Exercise details
The response must consist of the lines below from the one with "green calculator: 4 -> 5" through the one with "yellow donut: 3 -> 5", exactly as they appear and with both ends kept.

Material to process
▬▬▬▬▬▬▬▬▬▬

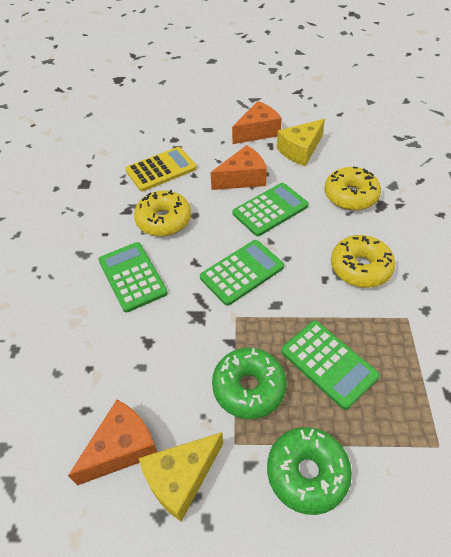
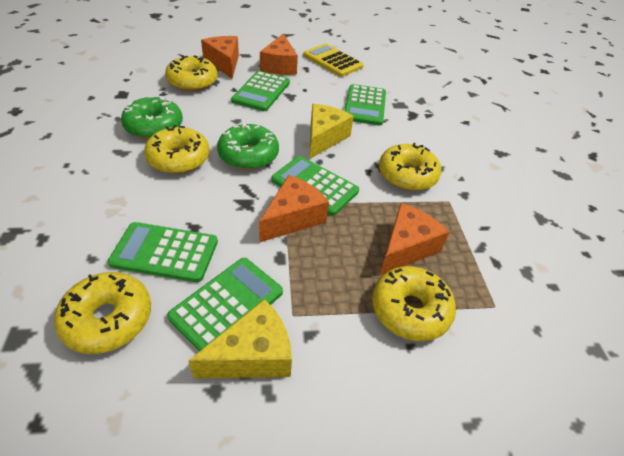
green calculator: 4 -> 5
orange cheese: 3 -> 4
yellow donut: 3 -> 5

▬▬▬▬▬▬▬▬▬▬

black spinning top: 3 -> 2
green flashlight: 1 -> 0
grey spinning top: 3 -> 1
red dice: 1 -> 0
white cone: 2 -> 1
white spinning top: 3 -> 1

▬▬▬▬▬▬▬▬▬▬

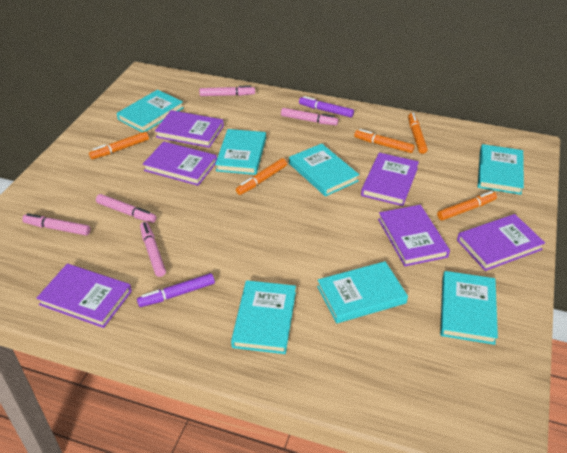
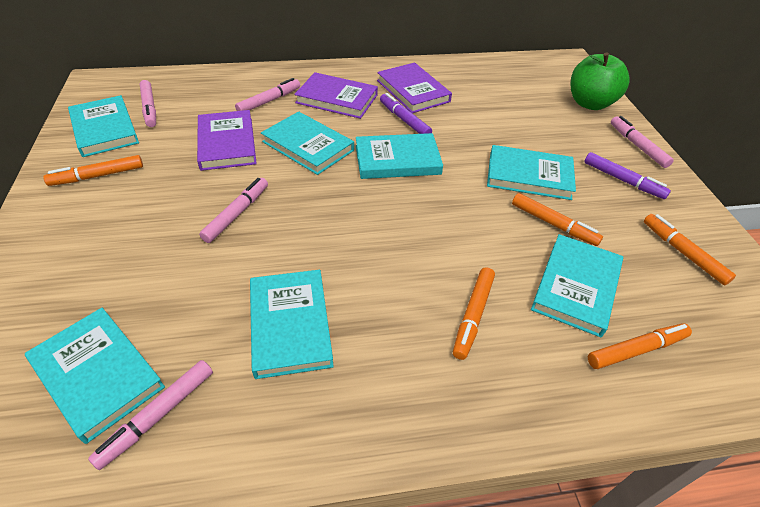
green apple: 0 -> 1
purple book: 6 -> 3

▬▬▬▬▬▬▬▬▬▬

Answer for this exercise
green calculator: 4 -> 5
orange cheese: 3 -> 4
yellow donut: 3 -> 5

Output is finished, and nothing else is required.